(Scene change data)
=== Section Start ===
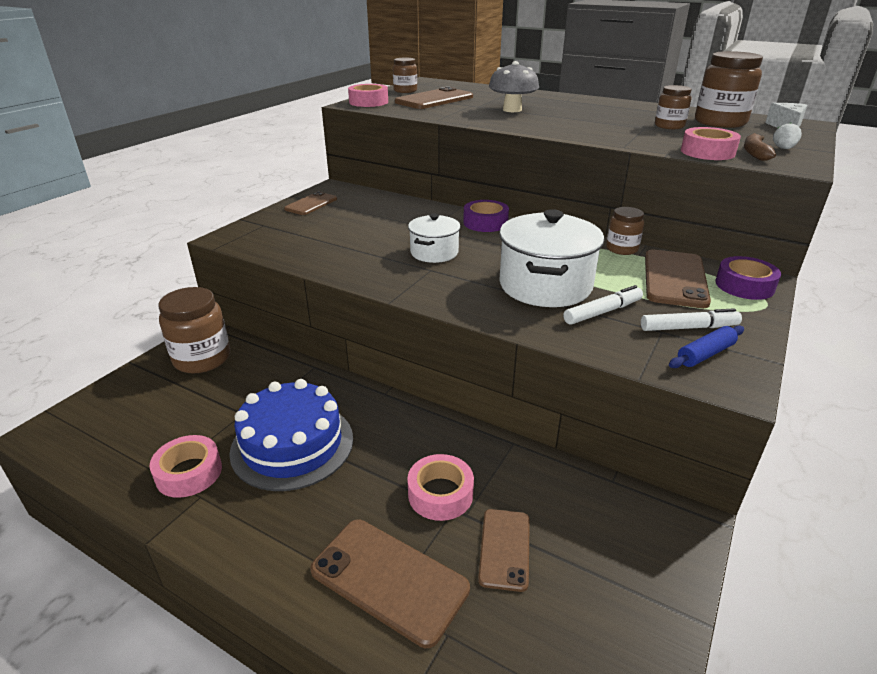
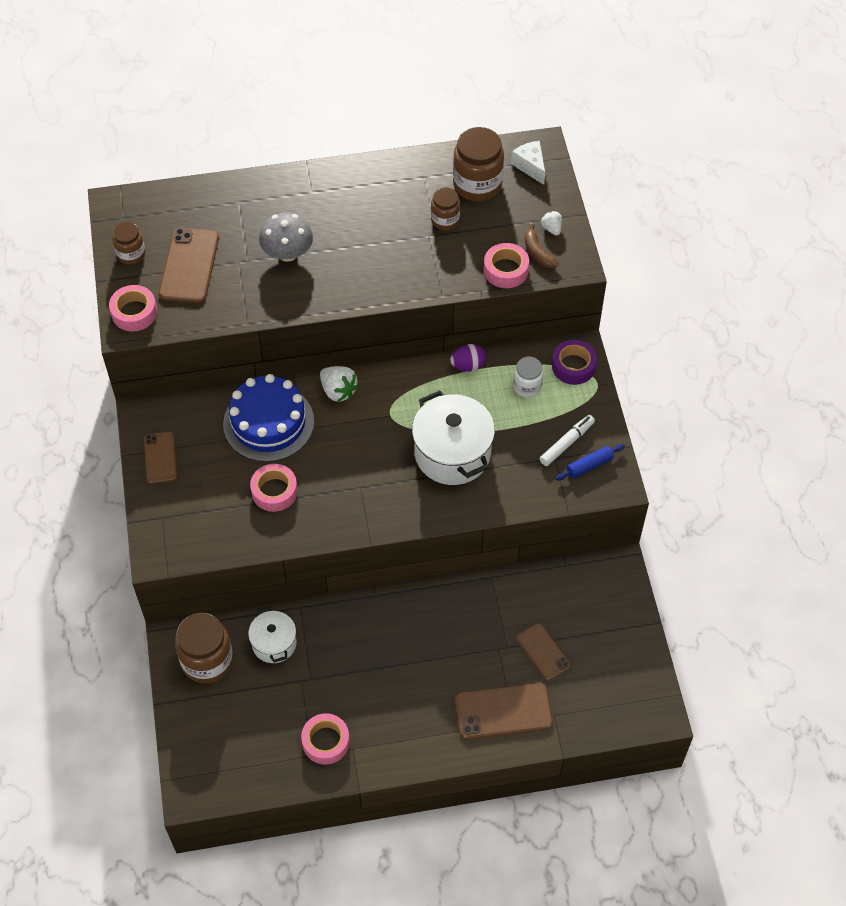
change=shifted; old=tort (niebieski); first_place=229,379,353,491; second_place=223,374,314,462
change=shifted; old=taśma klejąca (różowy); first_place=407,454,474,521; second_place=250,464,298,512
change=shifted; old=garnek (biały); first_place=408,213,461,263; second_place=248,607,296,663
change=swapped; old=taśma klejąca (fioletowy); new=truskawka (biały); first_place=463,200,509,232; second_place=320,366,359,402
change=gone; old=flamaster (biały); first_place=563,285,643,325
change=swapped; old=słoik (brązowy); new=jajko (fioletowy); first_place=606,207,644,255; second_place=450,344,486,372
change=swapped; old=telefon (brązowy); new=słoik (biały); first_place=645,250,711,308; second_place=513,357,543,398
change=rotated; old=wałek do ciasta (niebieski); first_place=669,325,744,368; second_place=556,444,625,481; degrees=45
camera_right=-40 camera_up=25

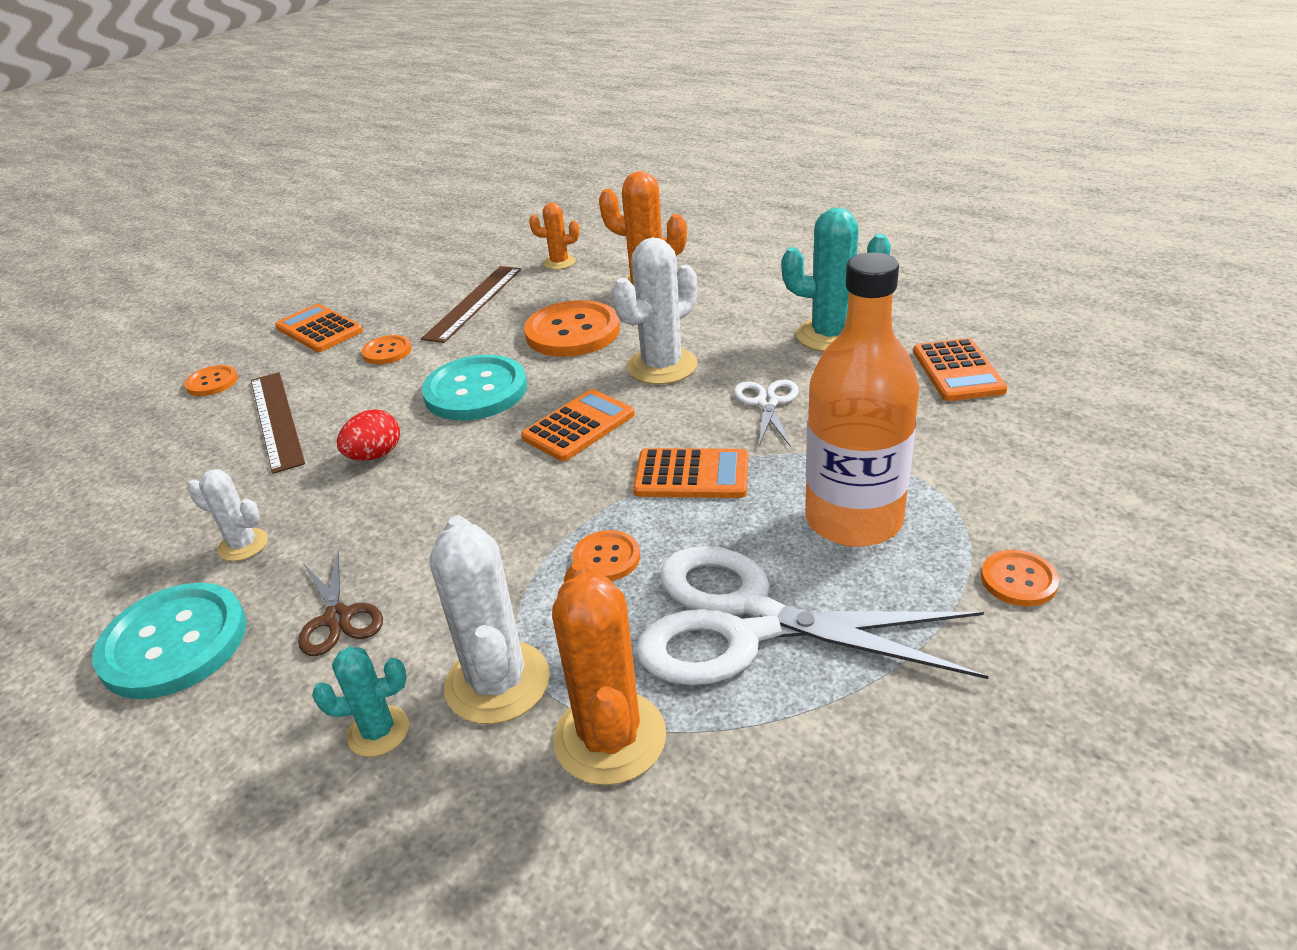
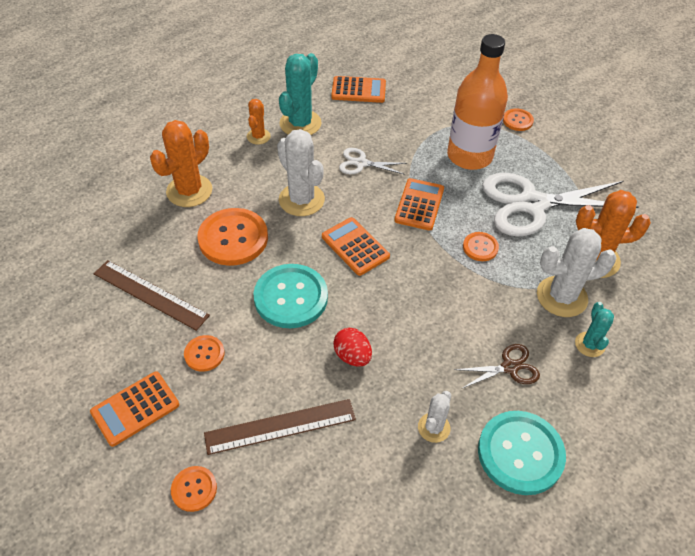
change=shifted; old=kaktus (pomarańczowy); first_place=529,203,579,270; second_place=247,99,271,145
change=rotated; old=nożyczki (biały); first_place=636,546,989,685; second_place=482,173,638,237; degrees=60
camera_right=-85 camera_up=15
=== Section End ===
# WHAT THE EXERCISE ASKS
Copy each line in the entries above where the word "klejąca" shows up.

# RESPONSE AREA
change=shifted; old=taśma klejąca (różowy); first_place=407,454,474,521; second_place=250,464,298,512
change=swapped; old=taśma klejąca (fioletowy); new=truskawka (biały); first_place=463,200,509,232; second_place=320,366,359,402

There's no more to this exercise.